_MATERIAL FOR THE TASK:_
━━━━━━━━━━━━━━━━━━━━━━━━━━━━━━

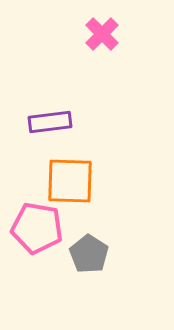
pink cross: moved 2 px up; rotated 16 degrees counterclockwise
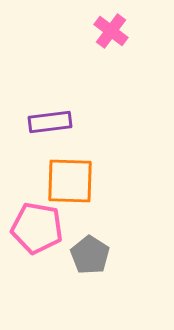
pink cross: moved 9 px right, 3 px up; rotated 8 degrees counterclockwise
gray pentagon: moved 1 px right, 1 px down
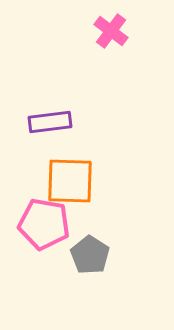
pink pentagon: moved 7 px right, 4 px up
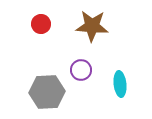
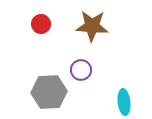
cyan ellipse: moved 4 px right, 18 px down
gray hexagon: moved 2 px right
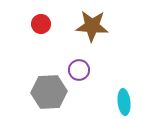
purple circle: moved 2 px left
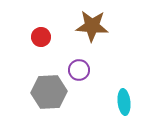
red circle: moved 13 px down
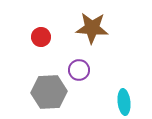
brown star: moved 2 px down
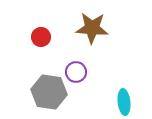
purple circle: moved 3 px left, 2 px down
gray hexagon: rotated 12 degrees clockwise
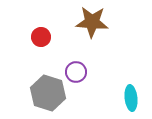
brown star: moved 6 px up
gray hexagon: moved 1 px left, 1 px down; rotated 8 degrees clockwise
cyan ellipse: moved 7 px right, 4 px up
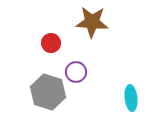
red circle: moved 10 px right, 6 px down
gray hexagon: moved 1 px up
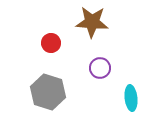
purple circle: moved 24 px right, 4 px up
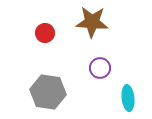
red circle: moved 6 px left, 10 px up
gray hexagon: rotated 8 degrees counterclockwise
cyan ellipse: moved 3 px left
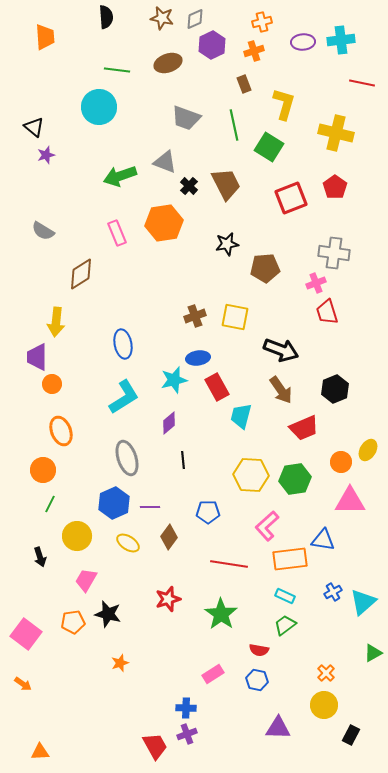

━━━━━━━━━━━━━━━━━━━━━━━━━━━━━━

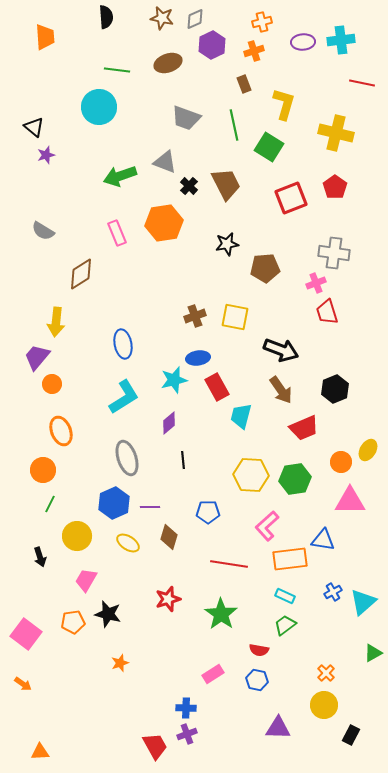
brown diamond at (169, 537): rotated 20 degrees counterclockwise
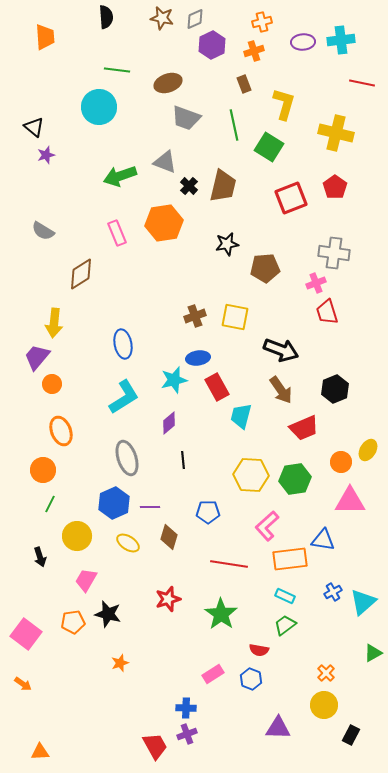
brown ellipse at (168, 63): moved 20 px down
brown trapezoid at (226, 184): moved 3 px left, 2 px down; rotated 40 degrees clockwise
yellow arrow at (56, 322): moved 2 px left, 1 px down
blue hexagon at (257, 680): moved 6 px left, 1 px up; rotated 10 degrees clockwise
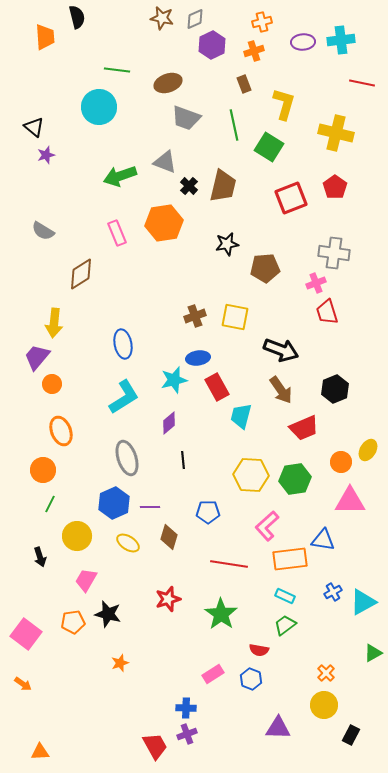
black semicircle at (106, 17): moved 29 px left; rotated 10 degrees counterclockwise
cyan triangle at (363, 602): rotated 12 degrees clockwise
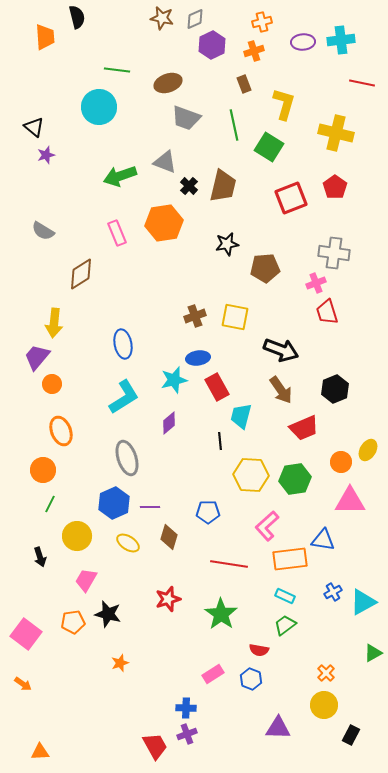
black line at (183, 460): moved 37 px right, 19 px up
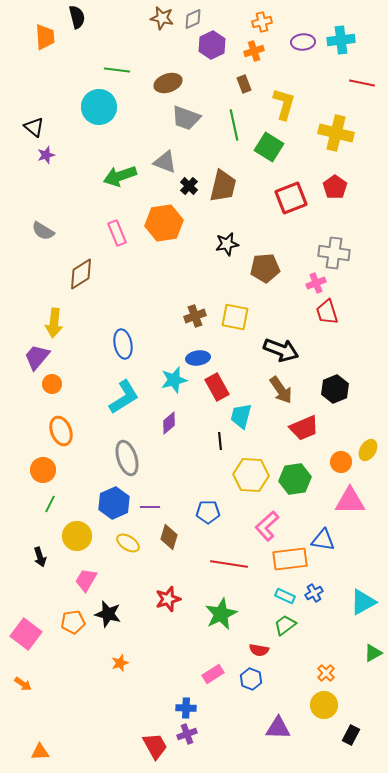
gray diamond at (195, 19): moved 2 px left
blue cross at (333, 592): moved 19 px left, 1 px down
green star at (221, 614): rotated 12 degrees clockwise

━━━━━━━━━━━━━━━━━━━━━━━━━━━━━━

_DIRECTIVE:_ Copy the records starting with the line that contains "red circle: moved 10 px right, 6 px down" and going on through the line that contains "purple circle: moved 24 px right, 4 px up", keeping both of those lines. Leave the pictures out of your copy.

_THE ANSWER:_
red circle: moved 10 px right, 6 px down
gray hexagon: moved 1 px up
purple circle: moved 24 px right, 4 px up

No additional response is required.